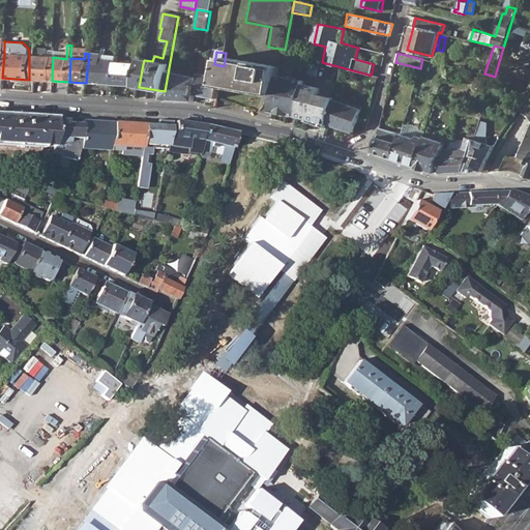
[(86,83),(112,84),(115,63),(116,56),(89,54),(86,83)]
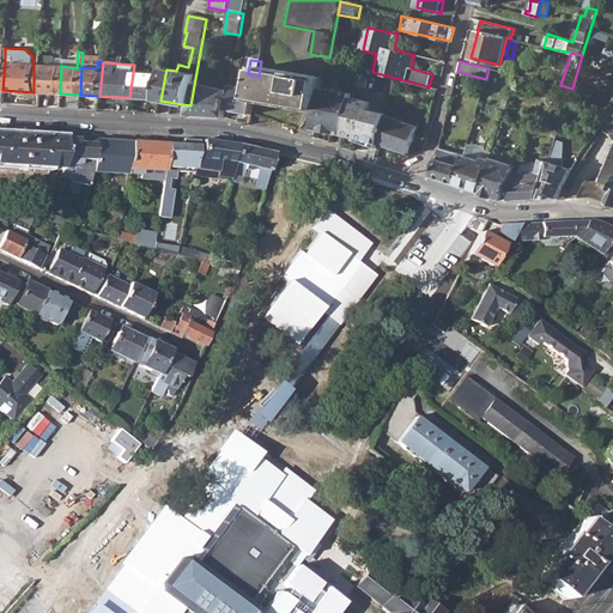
[(325,76),(323,80),(322,89),(340,92),(345,67),(333,64),(332,68),(326,68),(326,71),(325,76)]
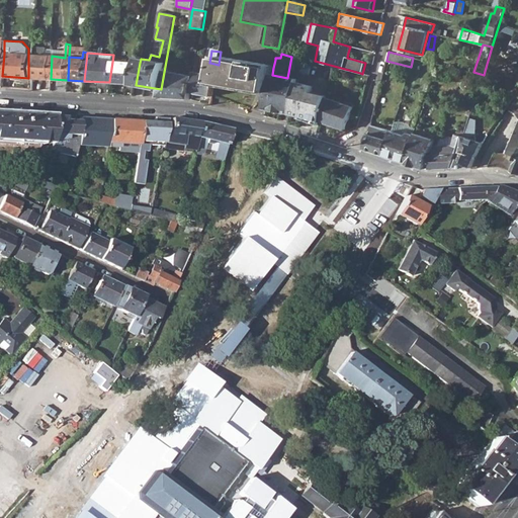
[(33,78),(51,79),(52,56),(34,55),(33,78)]
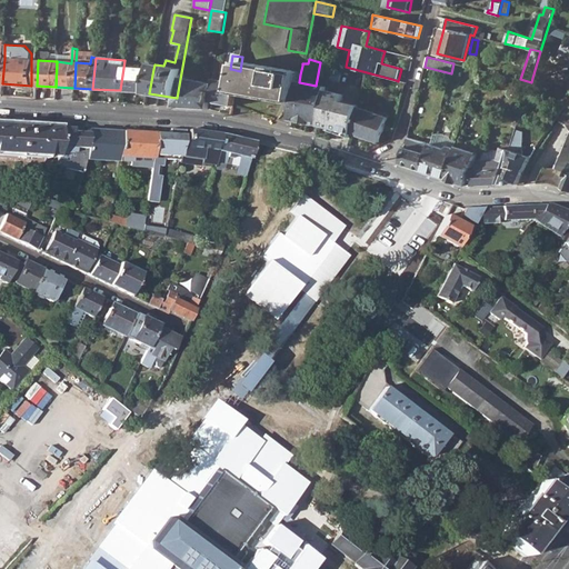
[(236,92),(296,103),(299,86),(299,82),(300,75),(241,63),(240,71),(237,86),(236,92)]
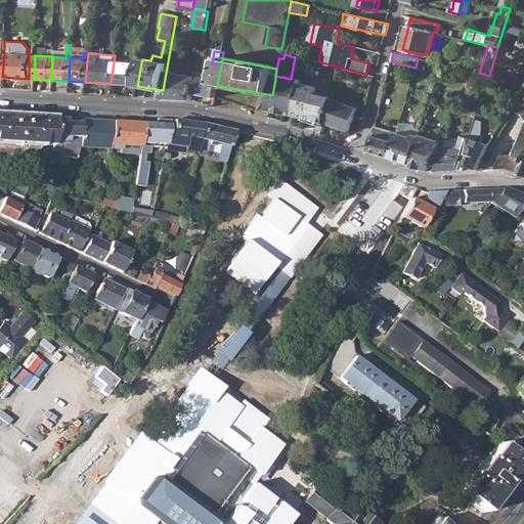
[(309,60),(306,70),(305,74),(314,76),(317,61),(309,60)]
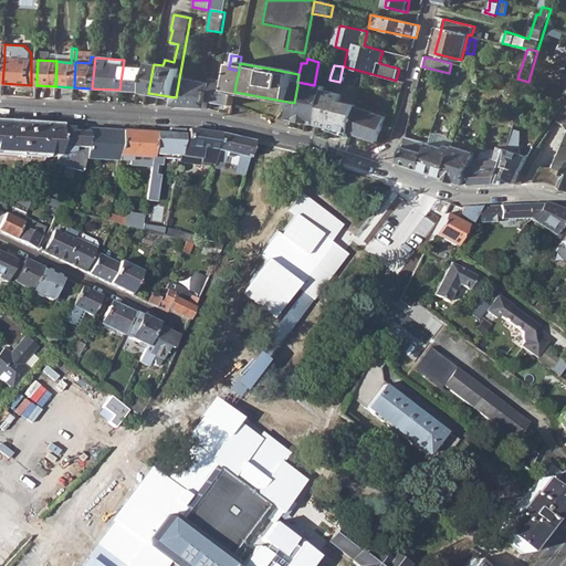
[(119,90),(148,93),(153,69),(123,67),(119,90)]
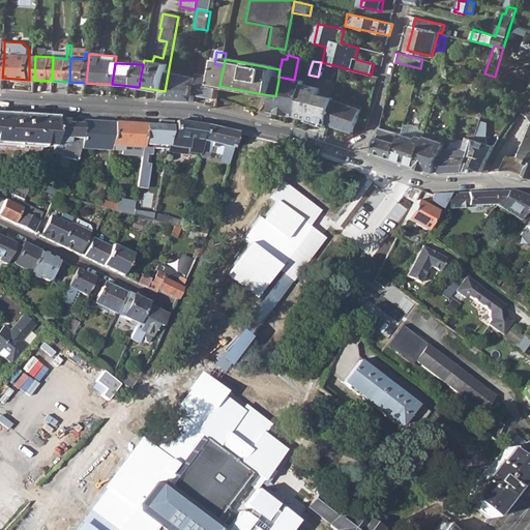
[(215,64),(213,78),(221,80),(224,66),(215,64)]
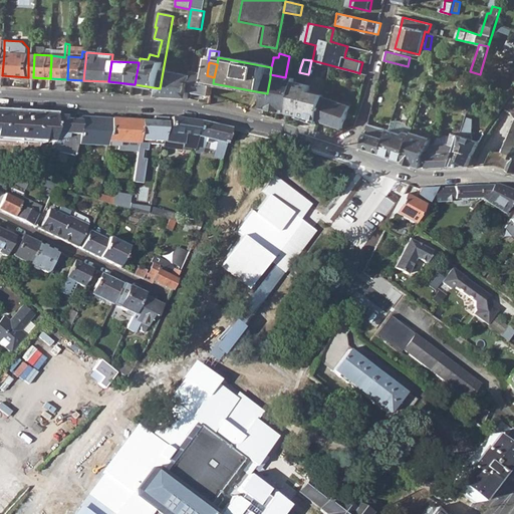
[(513,82),(481,70),(480,74),(479,77),(513,90),(513,82)]
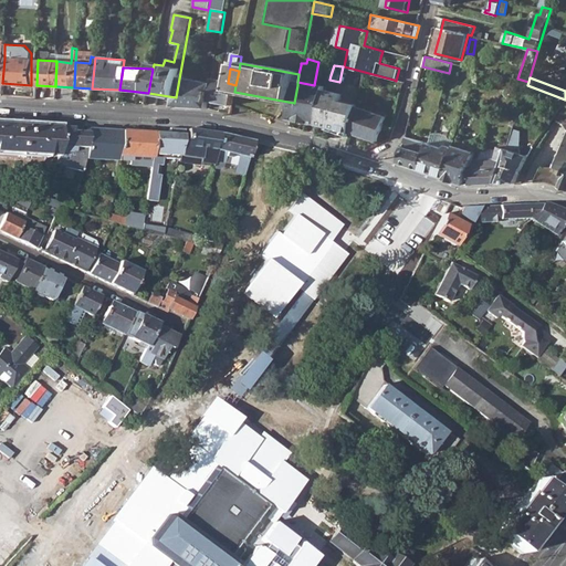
[(174,106),(207,108),(208,101),(211,84),(179,79),(176,97),(174,106)]
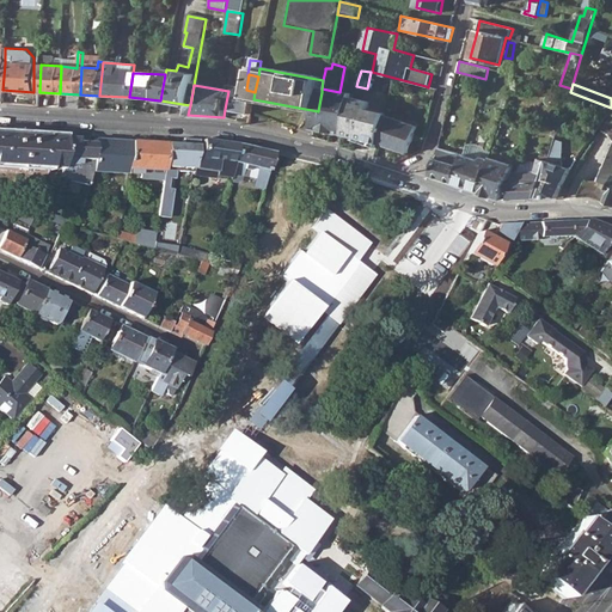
[(228,91),(225,109),(251,115),(254,99),(255,92),(246,90),(230,86),(228,91)]
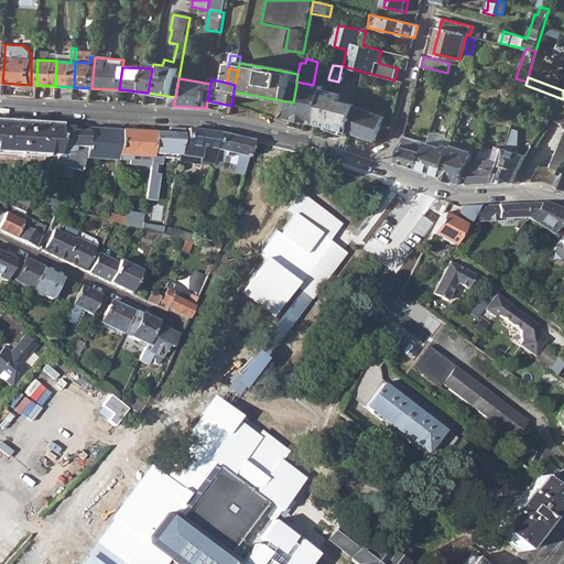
[(389,90),(401,93),(403,83),(394,80),(392,79),(389,90)]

— AIM OF THE EXERCISE —
Output the full material above exactly, leaving every picture out.

— EXERCISE SOLUTION —
[(86,83),(112,84),(115,63),(116,56),(89,54),(86,83)]
[(325,76),(323,80),(322,89),(340,92),(345,67),(333,64),(332,68),(326,68),(326,71),(325,76)]
[(33,78),(51,79),(52,56),(34,55),(33,78)]
[(236,92),(296,103),(299,86),(299,82),(300,75),(241,63),(240,71),(237,86),(236,92)]
[(309,60),(306,70),(305,74),(314,76),(317,61),(309,60)]
[(119,90),(148,93),(153,69),(123,67),(119,90)]
[(215,64),(213,78),(221,80),(224,66),(215,64)]
[(513,82),(481,70),(480,74),(479,77),(513,90),(513,82)]
[(174,106),(207,108),(208,101),(211,84),(179,79),(176,97),(174,106)]
[(228,91),(225,109),(251,115),(254,99),(255,92),(246,90),(230,86),(228,91)]
[(389,90),(401,93),(403,83),(394,80),(392,79),(389,90)]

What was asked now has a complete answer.